Exercise requirements: Look through the entries below and show every line containing the word "none".

Data for analysis below:

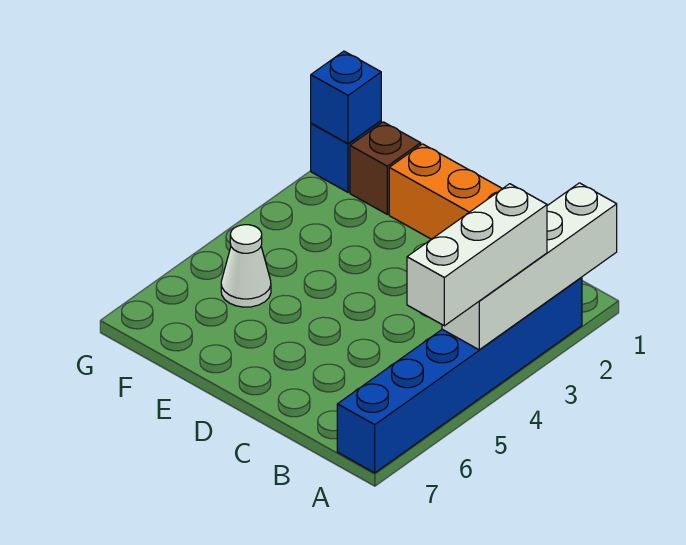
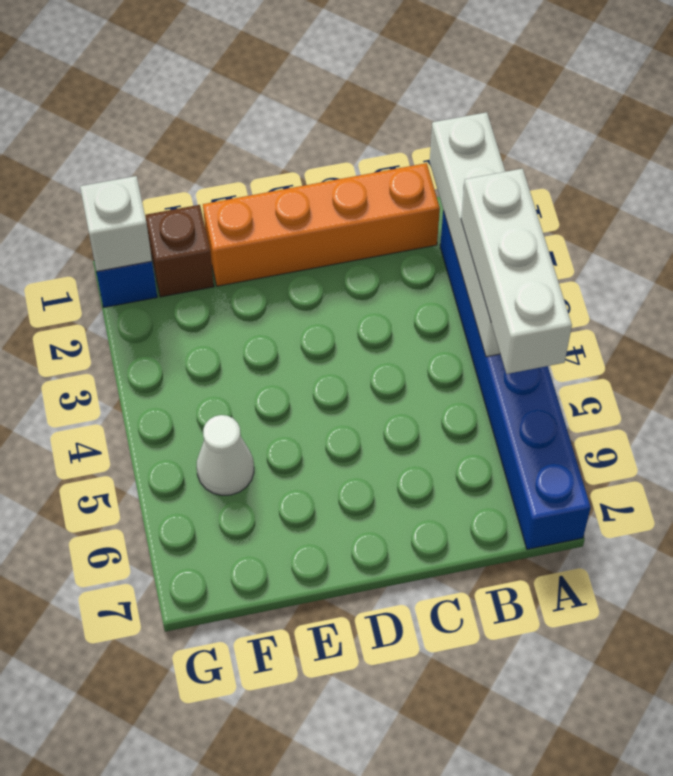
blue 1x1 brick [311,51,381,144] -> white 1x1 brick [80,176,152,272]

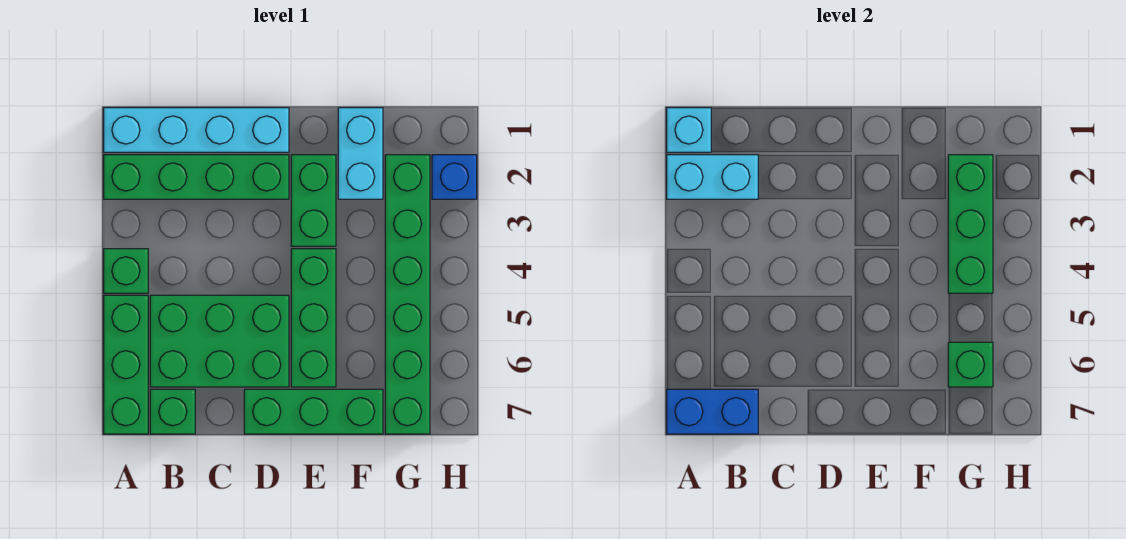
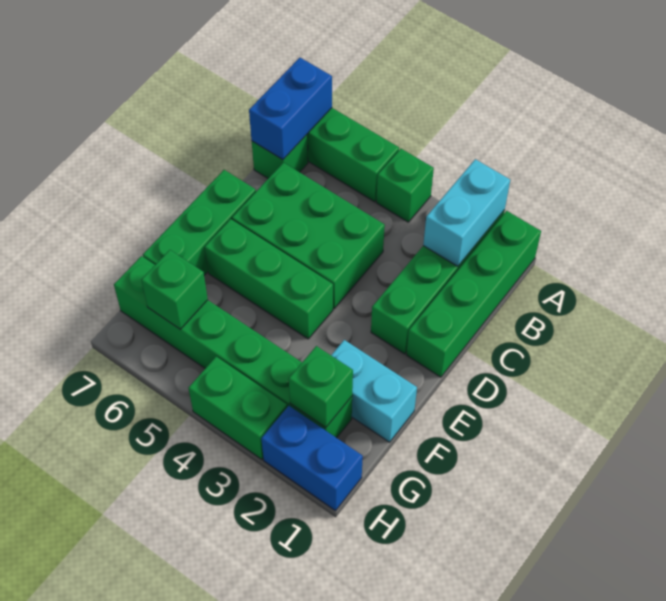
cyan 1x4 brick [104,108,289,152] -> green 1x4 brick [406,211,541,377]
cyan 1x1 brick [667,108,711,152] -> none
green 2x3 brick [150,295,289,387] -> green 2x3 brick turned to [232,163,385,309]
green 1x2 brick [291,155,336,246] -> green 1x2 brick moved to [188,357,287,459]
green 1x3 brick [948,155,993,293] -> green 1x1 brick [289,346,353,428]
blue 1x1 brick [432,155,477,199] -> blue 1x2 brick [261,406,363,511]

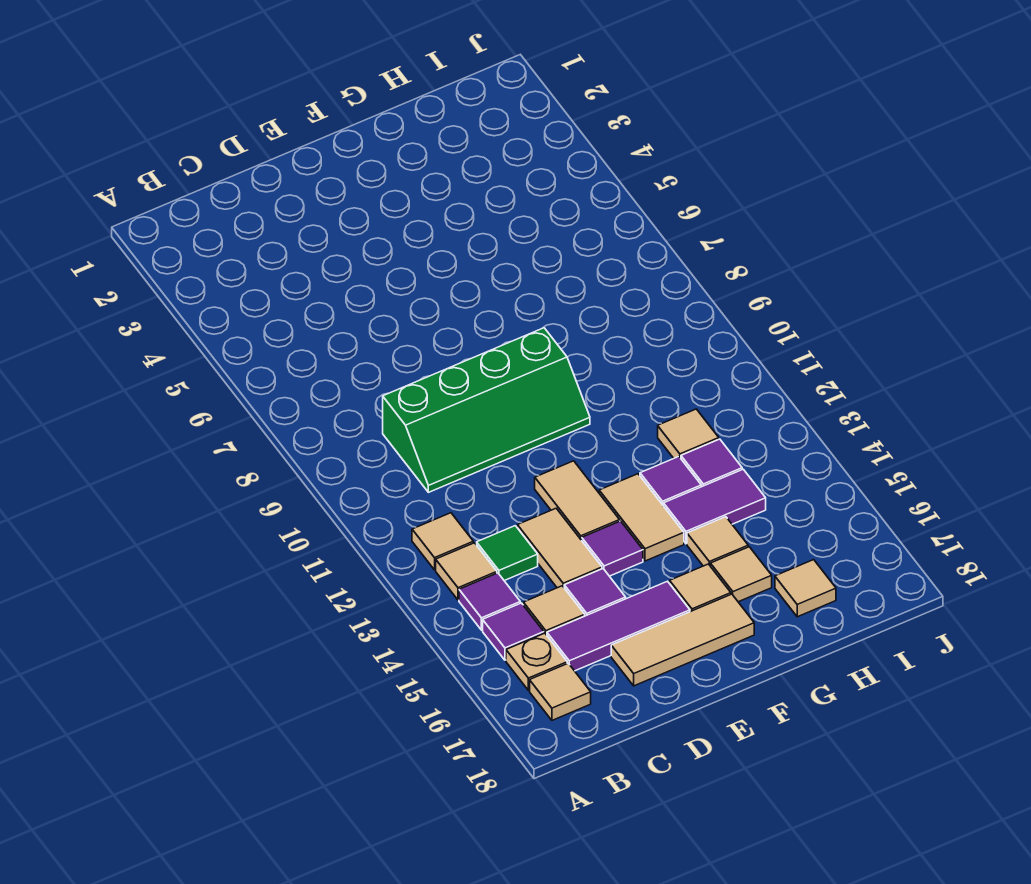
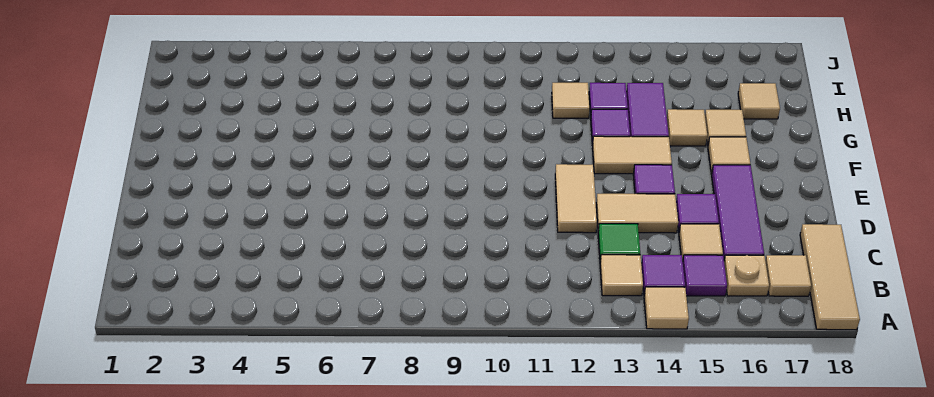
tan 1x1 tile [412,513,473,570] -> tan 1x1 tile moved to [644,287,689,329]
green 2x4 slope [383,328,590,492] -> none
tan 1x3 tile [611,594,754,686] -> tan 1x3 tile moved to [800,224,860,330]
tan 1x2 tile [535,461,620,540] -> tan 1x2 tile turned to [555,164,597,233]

End of Data for analysis.

Result for this exercise:
cyan 1x1 brick [667,108,711,152] -> none
green 2x4 slope [383,328,590,492] -> none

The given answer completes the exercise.